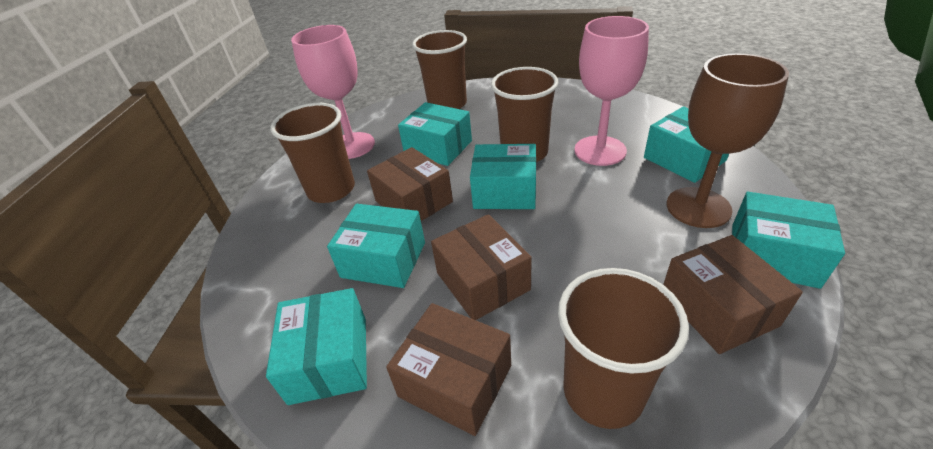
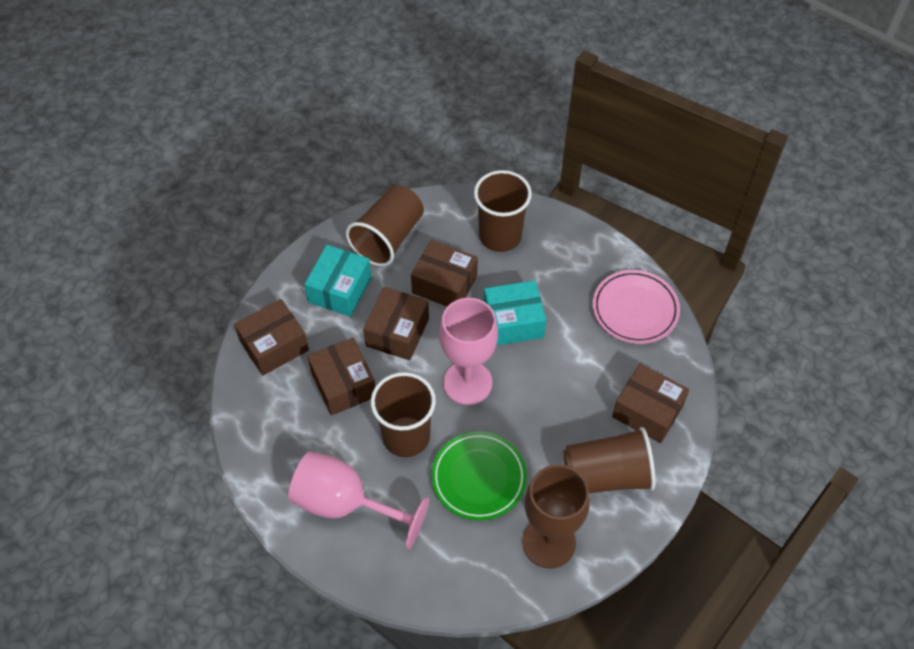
brown box: 4 -> 5
green plate: 0 -> 1
pink plate: 0 -> 1
turquoise box: 6 -> 2

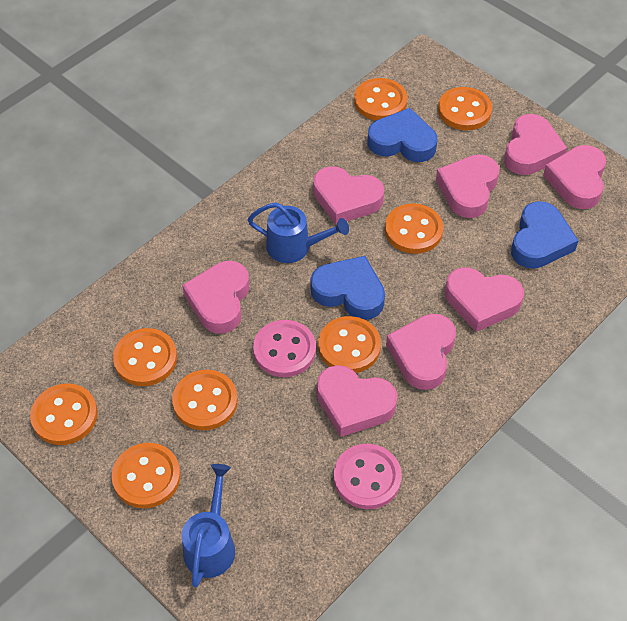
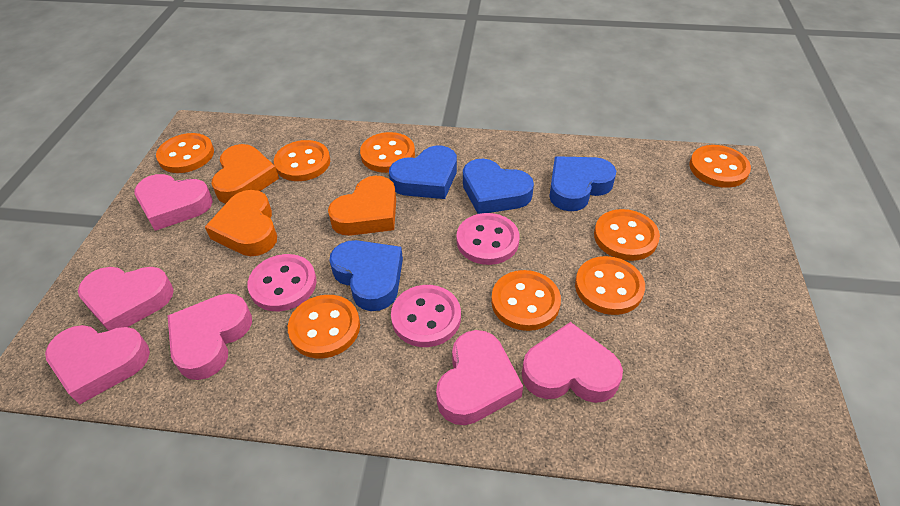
blue heart: 3 -> 4
blue watering can: 2 -> 0
orange heart: 0 -> 3
pink button: 2 -> 3
pink heart: 8 -> 6

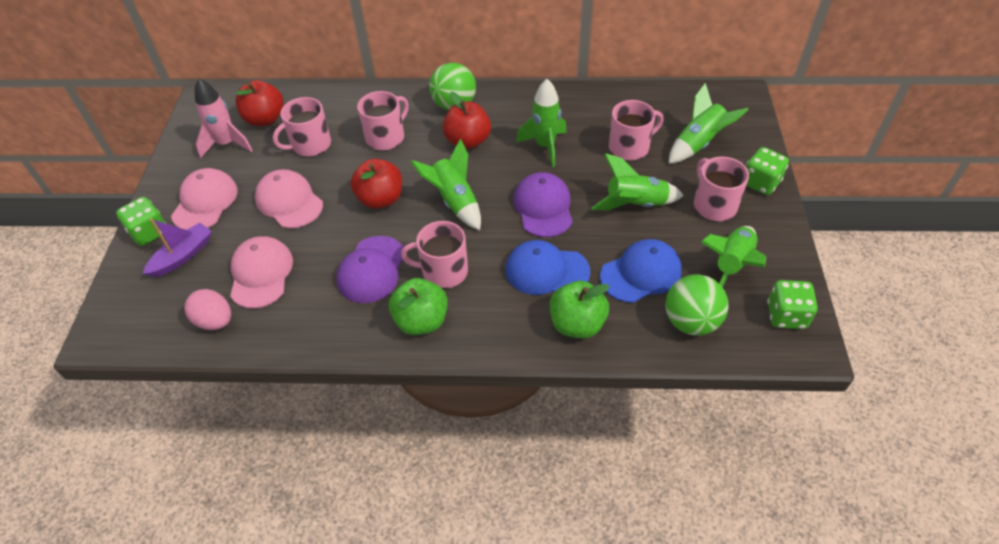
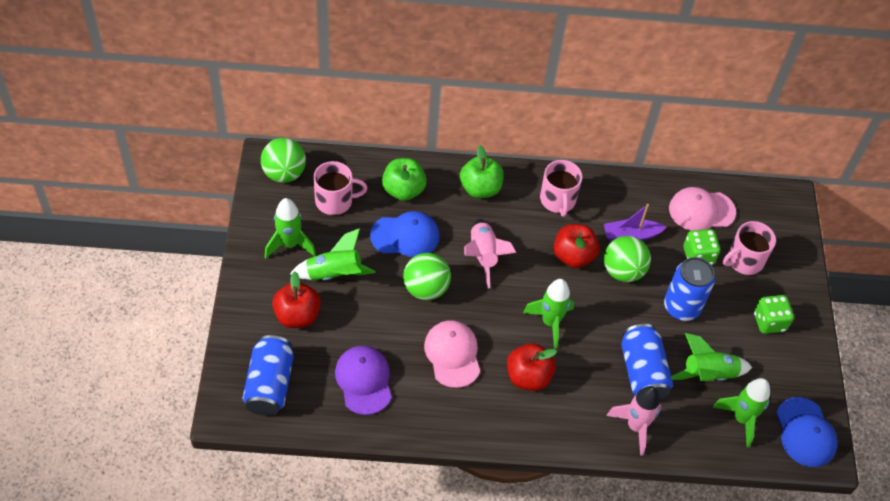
blue can: 0 -> 3
green ball: 2 -> 3
green dice: 3 -> 2
pink cap: 3 -> 2
pink egg: 1 -> 0
pink mug: 5 -> 3
pink rocket: 1 -> 2
purple cap: 2 -> 1

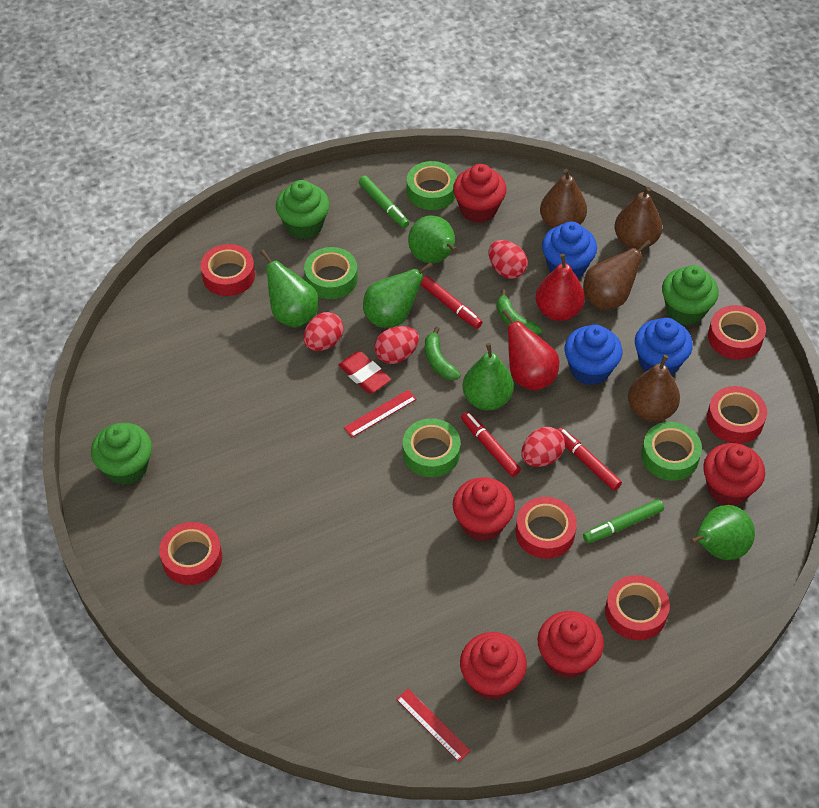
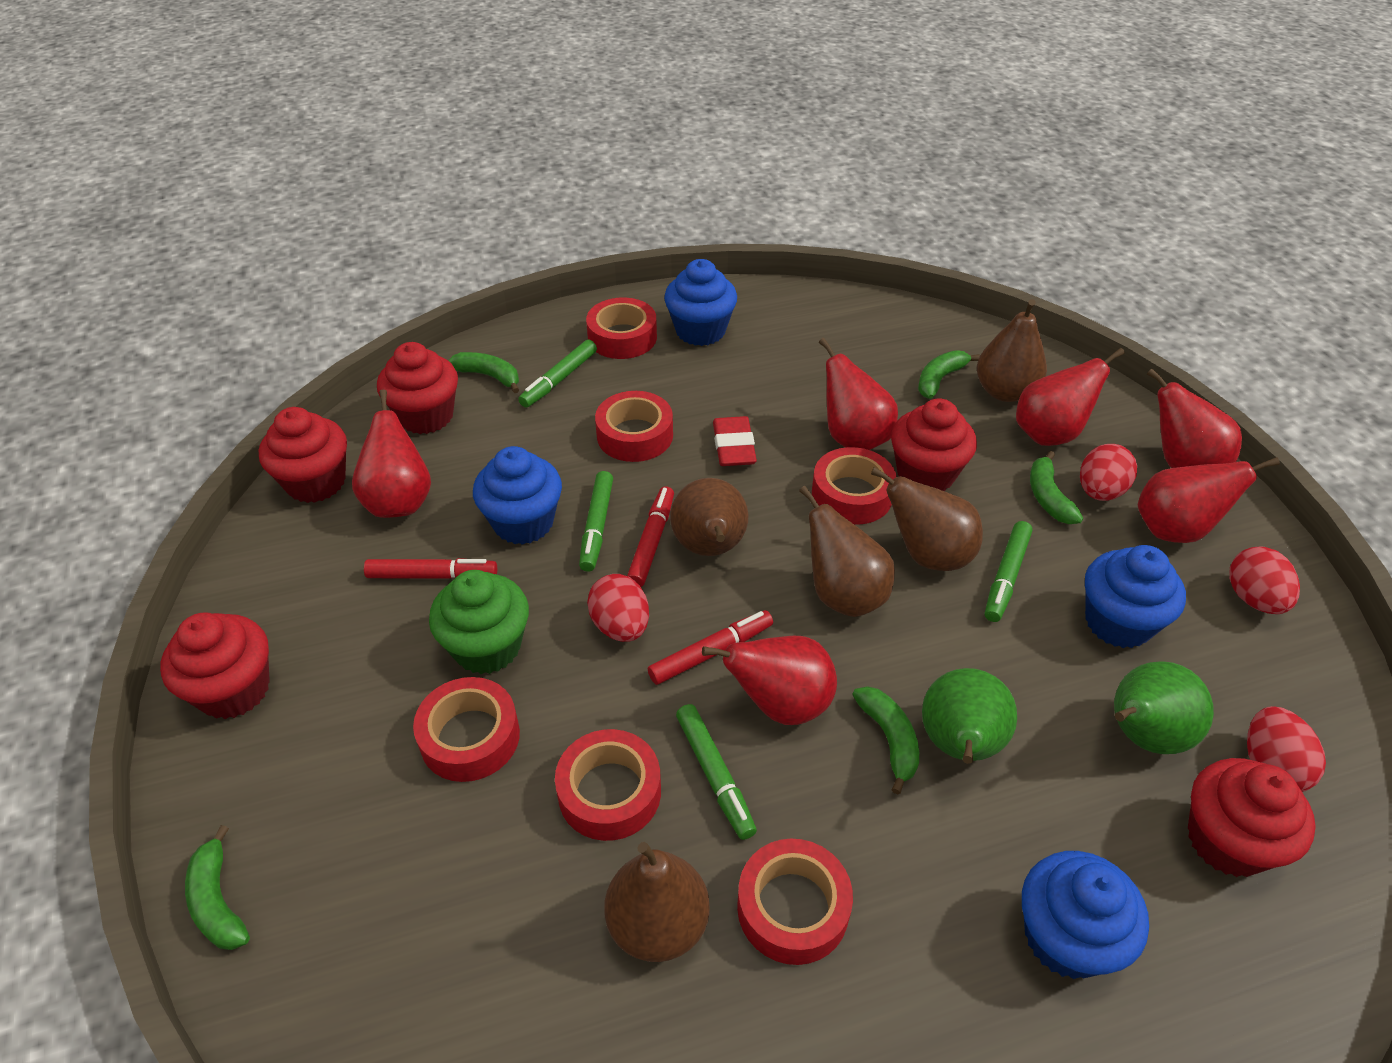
blue cupcake: 3 -> 4
brown pear: 4 -> 5
green banana: 2 -> 5
green cupcake: 3 -> 1
green marker: 2 -> 4
green pear: 5 -> 2
green tape: 4 -> 0
red pear: 2 -> 6
red ruler: 2 -> 0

________________

▸ Exercise goal: Copy the lines from the line that contains "pink rocket: 1 -> 2" through the end of the records, exactly and with nothing added; leave the pictures out.

▸ Answer for this exercise:
pink rocket: 1 -> 2
purple cap: 2 -> 1

blue cupcake: 3 -> 4
brown pear: 4 -> 5
green banana: 2 -> 5
green cupcake: 3 -> 1
green marker: 2 -> 4
green pear: 5 -> 2
green tape: 4 -> 0
red pear: 2 -> 6
red ruler: 2 -> 0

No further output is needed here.